Tarefa a executar
Transcreva sem nenhuma alteração todas as linhas dos registros abaixo, do início ao fim. Omita da resposta as linhas que marcam as imagens.

##### Dados extraídos

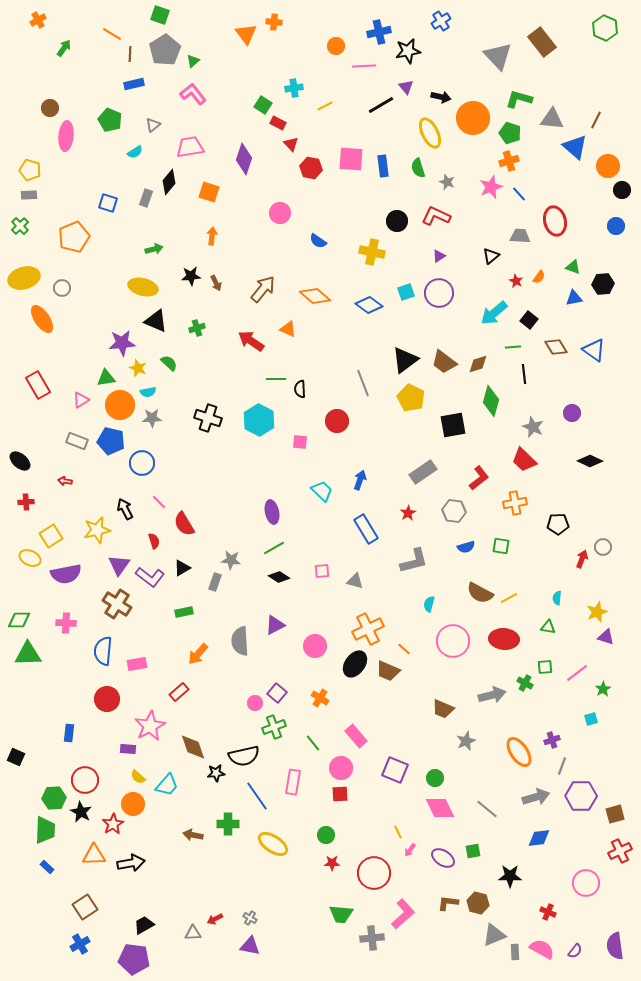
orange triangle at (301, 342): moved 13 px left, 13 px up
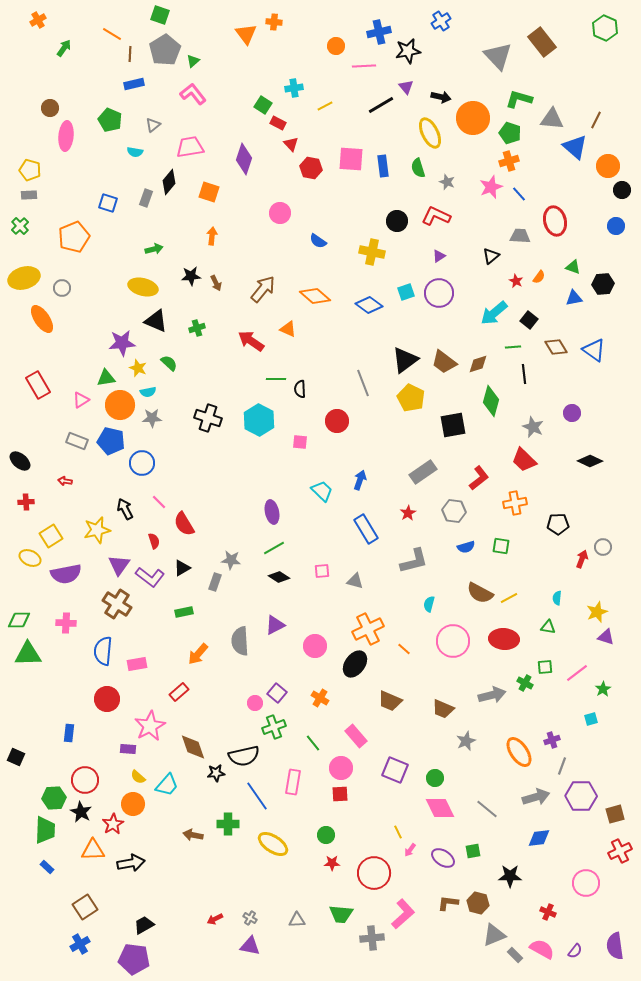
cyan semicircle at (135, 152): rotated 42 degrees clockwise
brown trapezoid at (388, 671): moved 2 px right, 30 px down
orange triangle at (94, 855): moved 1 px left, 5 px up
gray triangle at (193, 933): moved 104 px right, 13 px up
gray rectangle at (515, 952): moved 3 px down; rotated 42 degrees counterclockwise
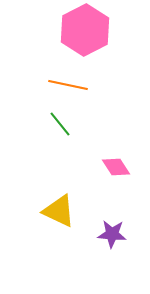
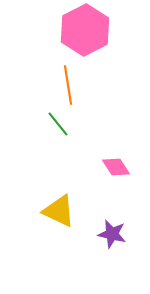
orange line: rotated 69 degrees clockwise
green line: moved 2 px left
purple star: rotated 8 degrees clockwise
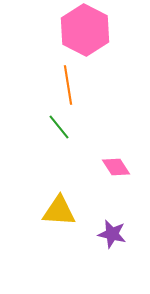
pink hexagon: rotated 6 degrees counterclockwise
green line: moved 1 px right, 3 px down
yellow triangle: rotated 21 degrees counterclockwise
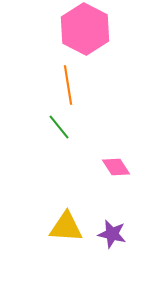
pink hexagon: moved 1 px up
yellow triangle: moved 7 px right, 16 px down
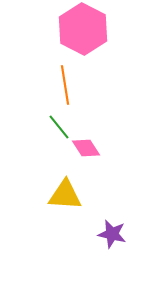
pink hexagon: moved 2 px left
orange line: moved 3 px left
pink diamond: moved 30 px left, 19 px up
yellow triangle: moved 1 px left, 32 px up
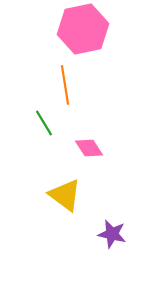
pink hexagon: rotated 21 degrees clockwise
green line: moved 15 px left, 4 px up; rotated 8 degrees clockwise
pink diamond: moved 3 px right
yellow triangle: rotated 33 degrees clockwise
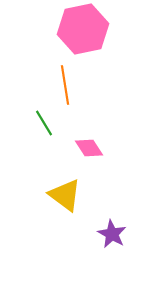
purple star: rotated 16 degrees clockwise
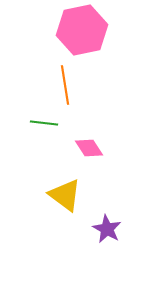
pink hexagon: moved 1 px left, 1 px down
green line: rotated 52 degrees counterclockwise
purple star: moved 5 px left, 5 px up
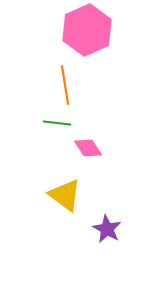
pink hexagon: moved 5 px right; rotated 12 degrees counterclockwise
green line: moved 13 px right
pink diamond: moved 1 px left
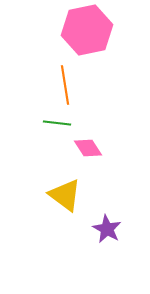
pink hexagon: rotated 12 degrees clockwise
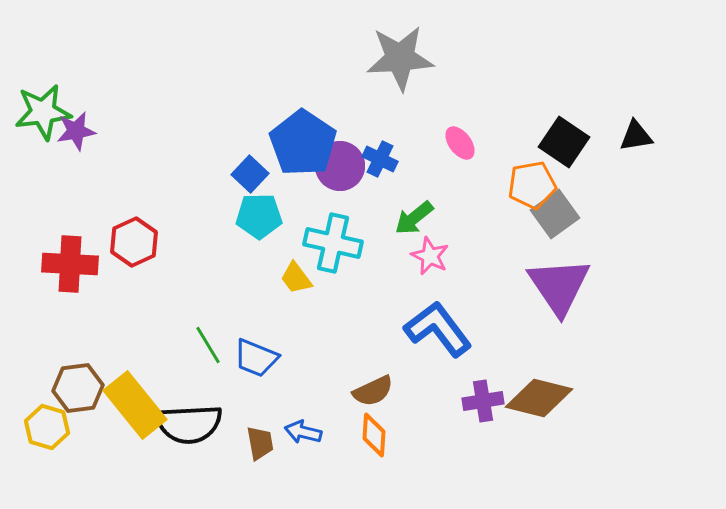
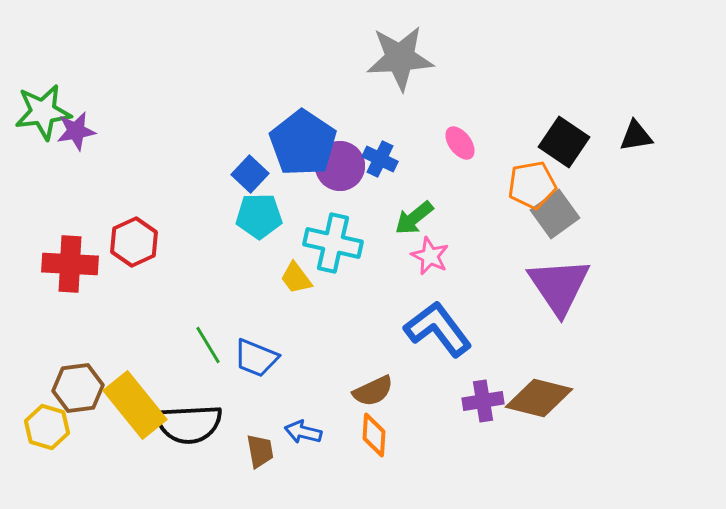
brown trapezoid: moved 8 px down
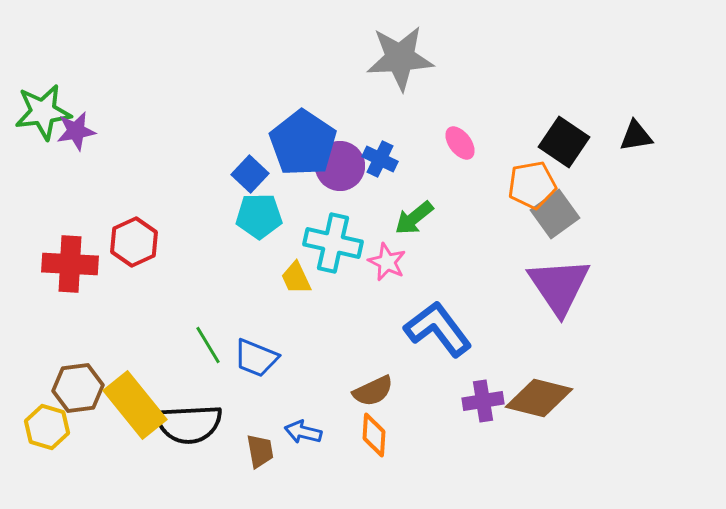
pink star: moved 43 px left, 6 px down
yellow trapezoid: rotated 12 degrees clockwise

##########

Resposta esperada
orange triangle at (301, 342): moved 13 px left, 13 px up
cyan semicircle at (135, 152): rotated 42 degrees clockwise
brown trapezoid at (388, 671): moved 2 px right, 30 px down
orange triangle at (94, 855): moved 1 px left, 5 px up
gray triangle at (193, 933): moved 104 px right, 13 px up
gray rectangle at (515, 952): moved 3 px down; rotated 42 degrees counterclockwise
orange line: rotated 69 degrees clockwise
green line: moved 2 px left
purple star: rotated 8 degrees clockwise
pink hexagon: rotated 6 degrees counterclockwise
green line: moved 1 px right, 3 px down
yellow triangle: rotated 21 degrees counterclockwise
pink hexagon: moved 1 px up
yellow triangle: moved 7 px right, 16 px down
pink hexagon: moved 2 px left
orange line: moved 3 px left
pink diamond: moved 30 px left, 19 px up
yellow triangle: moved 1 px left, 32 px up
pink hexagon: rotated 21 degrees clockwise
green line: moved 15 px left, 4 px up; rotated 8 degrees clockwise
pink diamond: moved 3 px right
yellow triangle: rotated 33 degrees clockwise
purple star: rotated 16 degrees clockwise
pink hexagon: moved 1 px left, 1 px down
green line: rotated 52 degrees counterclockwise
purple star: moved 5 px left, 5 px up
pink hexagon: moved 5 px right; rotated 12 degrees counterclockwise
green line: moved 13 px right
pink diamond: moved 1 px left
pink hexagon: rotated 12 degrees clockwise
brown trapezoid: moved 8 px down
pink star: moved 43 px left, 6 px down
yellow trapezoid: rotated 12 degrees clockwise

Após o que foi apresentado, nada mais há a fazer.